- **Your instructions**: Leave out all images and set down the records exactly as given.
┄┄┄┄┄┄┄┄┄┄┄┄┄┄┄┄┄┄┄┄
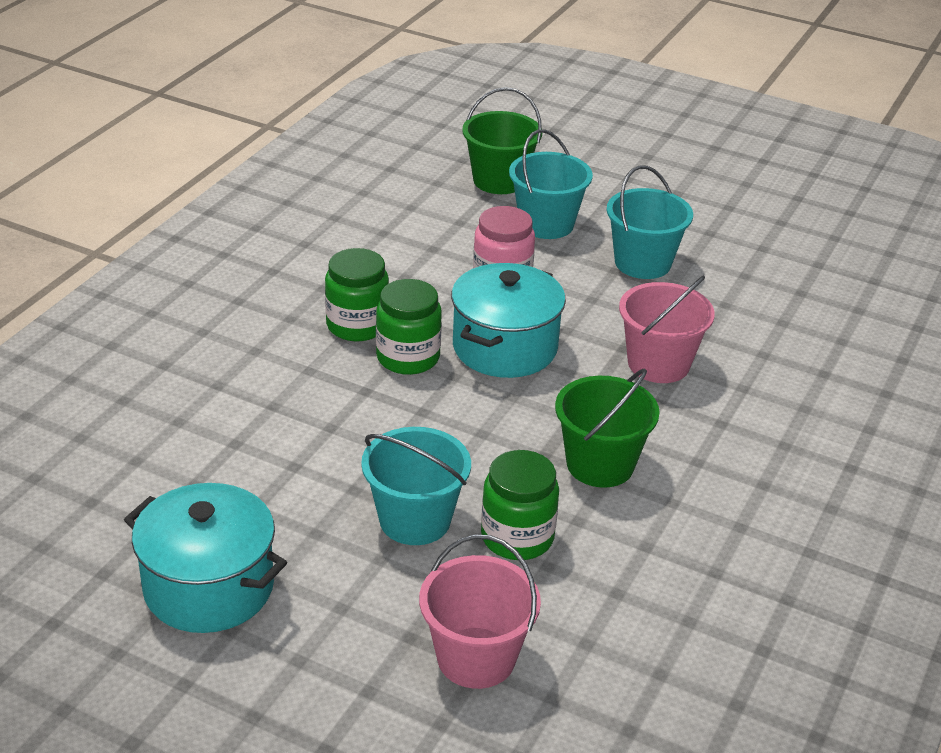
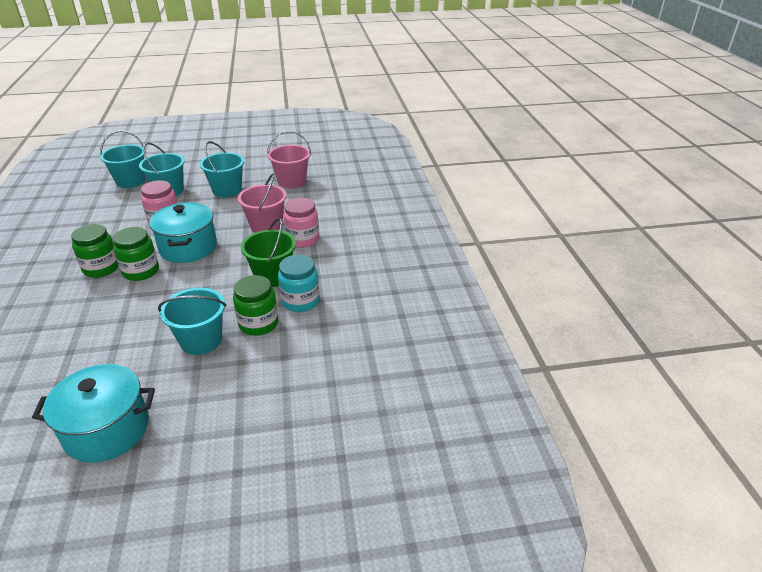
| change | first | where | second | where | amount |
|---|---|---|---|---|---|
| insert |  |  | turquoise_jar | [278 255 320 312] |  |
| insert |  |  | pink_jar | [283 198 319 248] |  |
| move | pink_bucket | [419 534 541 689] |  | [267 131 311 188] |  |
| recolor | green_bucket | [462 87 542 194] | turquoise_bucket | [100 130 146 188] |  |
┄┄┄┄┄┄┄┄┄┄┄┄┄┄┄┄┄┄┄┄
- **Result**:
| change | first | where | second | where | amount |
|---|---|---|---|---|---|
| insert |  |  | turquoise_jar | [278 255 320 312] |  |
| insert |  |  | pink_jar | [283 198 319 248] |  |
| move | pink_bucket | [419 534 541 689] |  | [267 131 311 188] |  |
| recolor | green_bucket | [462 87 542 194] | turquoise_bucket | [100 130 146 188] |  |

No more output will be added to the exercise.